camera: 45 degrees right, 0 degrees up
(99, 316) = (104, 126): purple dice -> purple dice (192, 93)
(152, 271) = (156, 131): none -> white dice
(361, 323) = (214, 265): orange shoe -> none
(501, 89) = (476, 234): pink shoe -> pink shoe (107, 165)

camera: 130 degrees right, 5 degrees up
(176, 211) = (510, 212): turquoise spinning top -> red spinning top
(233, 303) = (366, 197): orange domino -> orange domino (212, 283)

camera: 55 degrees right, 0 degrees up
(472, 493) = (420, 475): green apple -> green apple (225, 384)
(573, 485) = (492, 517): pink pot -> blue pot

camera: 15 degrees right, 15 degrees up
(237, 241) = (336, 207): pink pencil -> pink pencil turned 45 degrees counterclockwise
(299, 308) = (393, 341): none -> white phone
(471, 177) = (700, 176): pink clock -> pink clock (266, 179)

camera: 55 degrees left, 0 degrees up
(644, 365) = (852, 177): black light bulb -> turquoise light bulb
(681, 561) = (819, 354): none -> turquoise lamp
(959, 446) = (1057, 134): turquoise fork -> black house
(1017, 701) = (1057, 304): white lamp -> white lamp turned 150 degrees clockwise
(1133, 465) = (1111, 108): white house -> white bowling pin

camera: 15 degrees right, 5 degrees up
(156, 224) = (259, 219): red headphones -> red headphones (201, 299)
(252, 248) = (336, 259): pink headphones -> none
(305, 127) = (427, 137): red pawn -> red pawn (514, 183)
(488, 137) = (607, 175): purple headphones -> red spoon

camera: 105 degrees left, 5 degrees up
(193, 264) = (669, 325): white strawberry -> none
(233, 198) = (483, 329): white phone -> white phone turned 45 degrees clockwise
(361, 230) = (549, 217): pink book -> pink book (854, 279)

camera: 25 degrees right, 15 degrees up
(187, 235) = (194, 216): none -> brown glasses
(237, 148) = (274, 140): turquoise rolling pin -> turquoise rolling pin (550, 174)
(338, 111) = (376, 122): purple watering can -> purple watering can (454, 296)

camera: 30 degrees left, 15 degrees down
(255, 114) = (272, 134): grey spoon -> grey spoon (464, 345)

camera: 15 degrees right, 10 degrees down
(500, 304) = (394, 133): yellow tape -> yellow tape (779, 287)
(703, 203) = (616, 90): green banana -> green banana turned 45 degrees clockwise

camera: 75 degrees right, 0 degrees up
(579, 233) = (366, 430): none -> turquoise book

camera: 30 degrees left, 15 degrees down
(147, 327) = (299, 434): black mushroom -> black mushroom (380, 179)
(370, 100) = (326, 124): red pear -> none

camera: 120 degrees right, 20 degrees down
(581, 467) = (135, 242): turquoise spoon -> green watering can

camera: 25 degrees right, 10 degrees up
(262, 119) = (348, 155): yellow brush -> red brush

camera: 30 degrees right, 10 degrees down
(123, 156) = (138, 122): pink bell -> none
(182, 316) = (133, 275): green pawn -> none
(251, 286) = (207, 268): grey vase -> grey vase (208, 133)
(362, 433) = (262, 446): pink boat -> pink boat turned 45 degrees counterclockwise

◆ Exercise directions: Look through the entries above; copy each line where the string "pawn" appears.

◆ Solution for this problem:
(305, 127) = (427, 137): red pawn -> red pawn (514, 183)
(182, 316) = (133, 275): green pawn -> none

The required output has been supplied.